[SOURCE DATA]
******

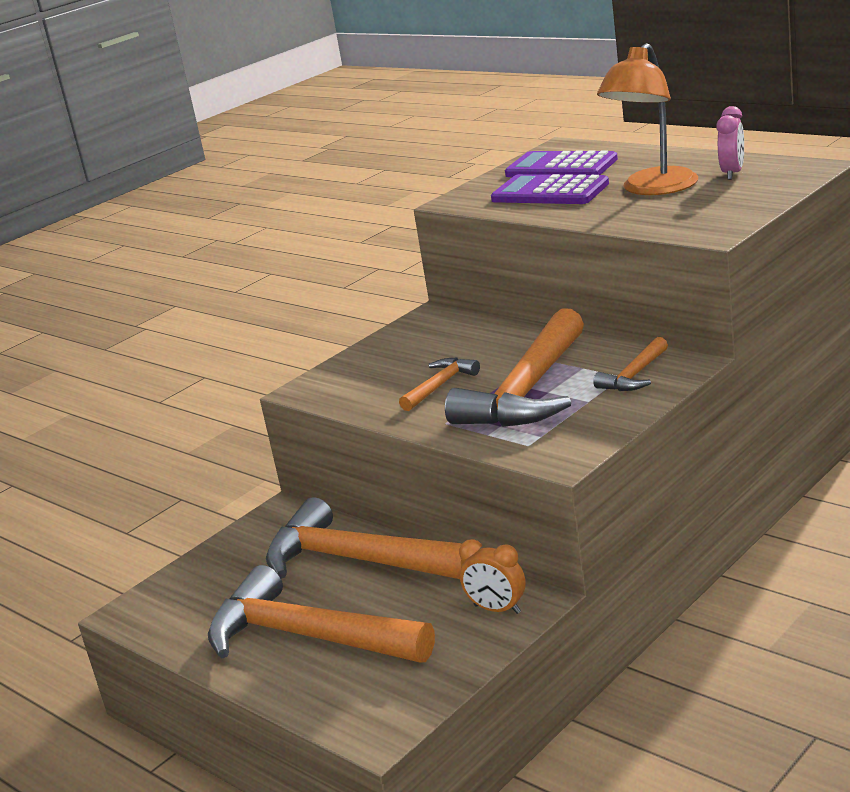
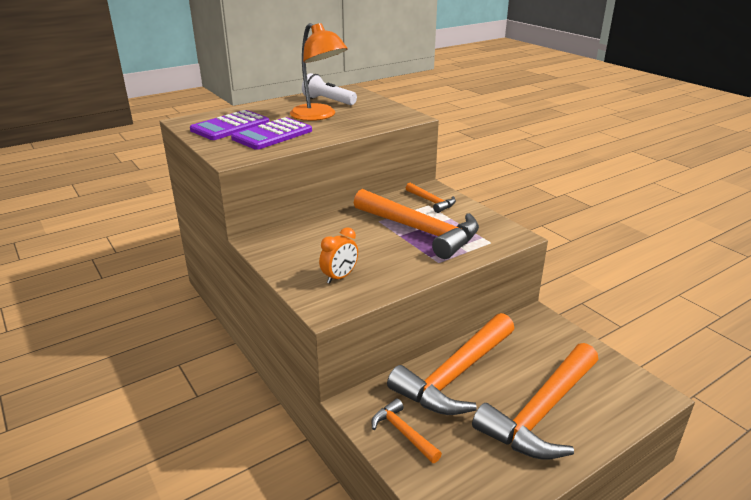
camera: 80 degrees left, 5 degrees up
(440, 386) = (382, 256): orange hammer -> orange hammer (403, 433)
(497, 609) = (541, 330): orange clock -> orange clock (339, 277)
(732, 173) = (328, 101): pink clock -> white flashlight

******

[EXERCISE REQUIREMENTS]
Without the pictures, repeat every line of the material above exactly.

[REPLY TO THE TASK]
camera: 80 degrees left, 5 degrees up
(440, 386) = (382, 256): orange hammer -> orange hammer (403, 433)
(497, 609) = (541, 330): orange clock -> orange clock (339, 277)
(732, 173) = (328, 101): pink clock -> white flashlight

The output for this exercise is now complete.